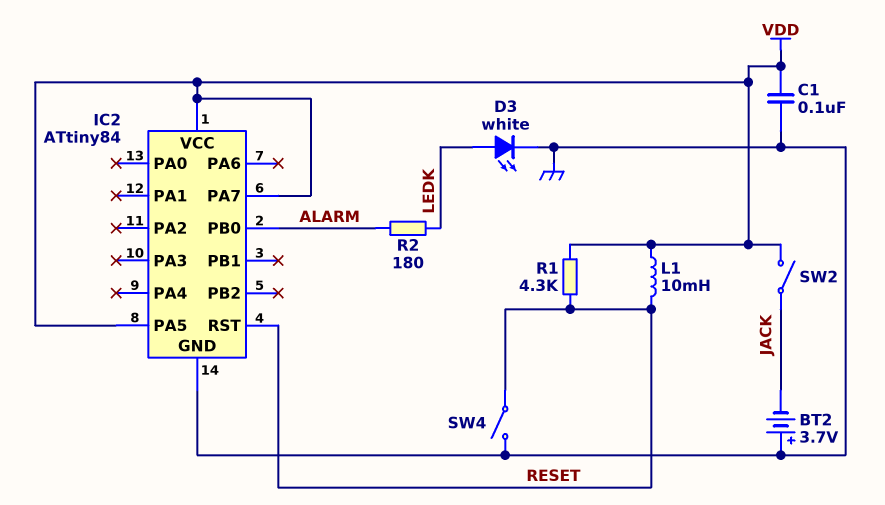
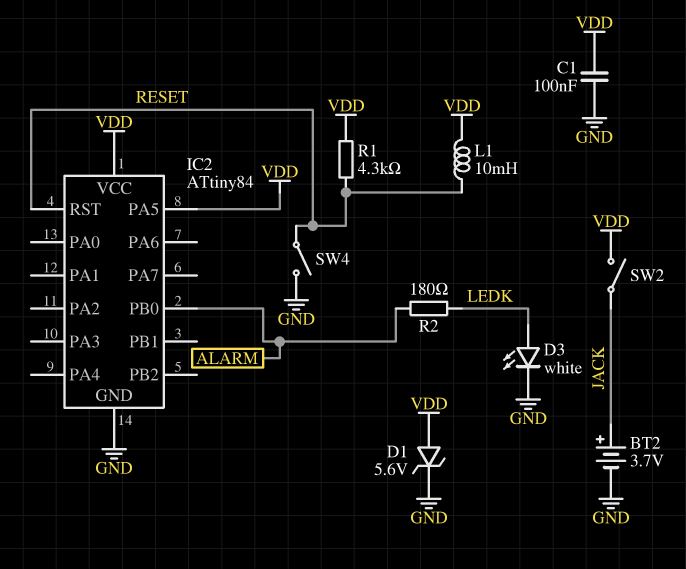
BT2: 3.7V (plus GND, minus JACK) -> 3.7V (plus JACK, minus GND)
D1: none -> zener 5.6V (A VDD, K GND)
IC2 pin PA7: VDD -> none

---

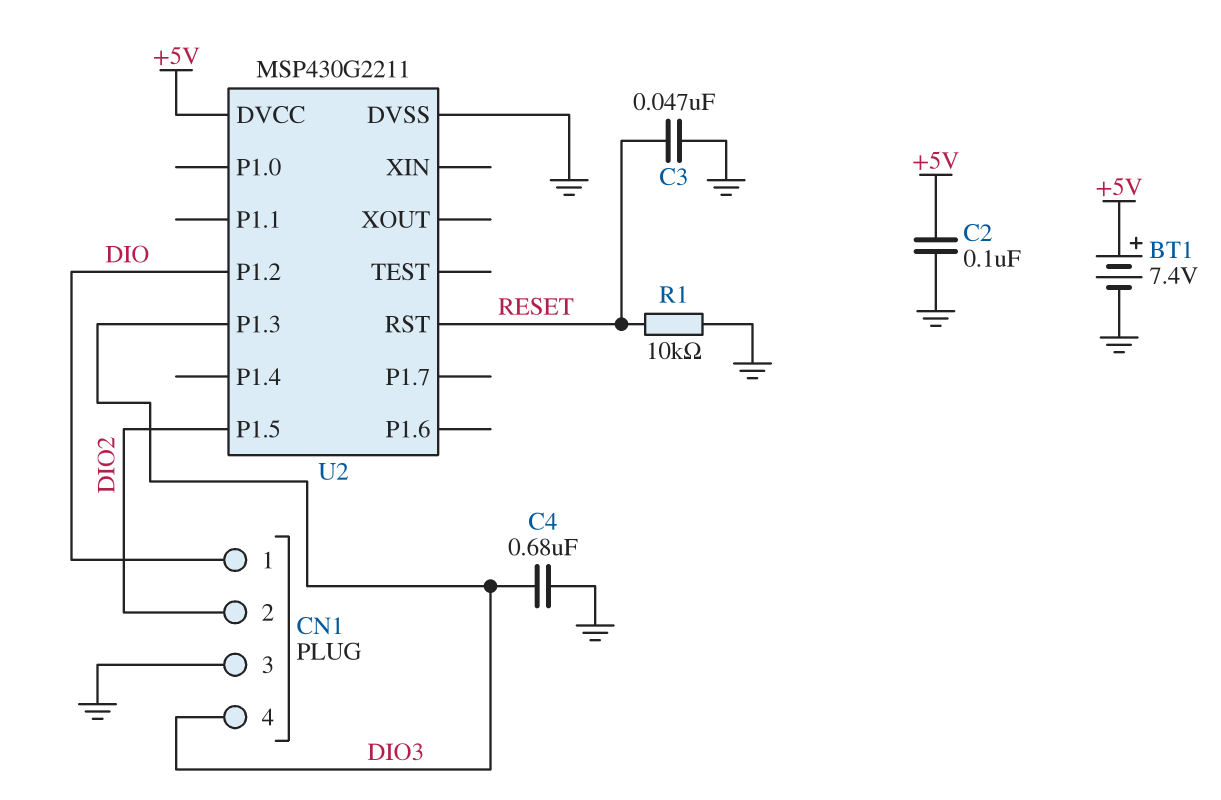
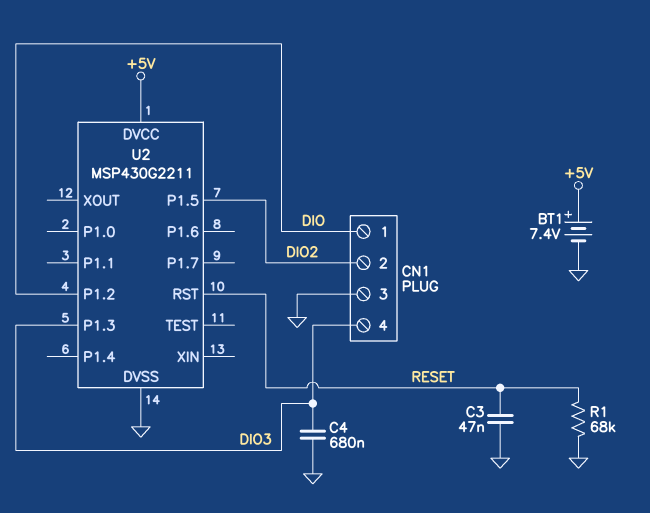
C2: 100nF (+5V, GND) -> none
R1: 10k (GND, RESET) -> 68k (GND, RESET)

> _Task prompt_: Look above for the line with "BT2: 3.7V (plus"; retype exactly that line, every line after it up to the line with "IC2 pin PA7: VDD -> none", and that line too, nothing else.

> _Answer space_:
BT2: 3.7V (plus GND, minus JACK) -> 3.7V (plus JACK, minus GND)
D1: none -> zener 5.6V (A VDD, K GND)
IC2 pin PA7: VDD -> none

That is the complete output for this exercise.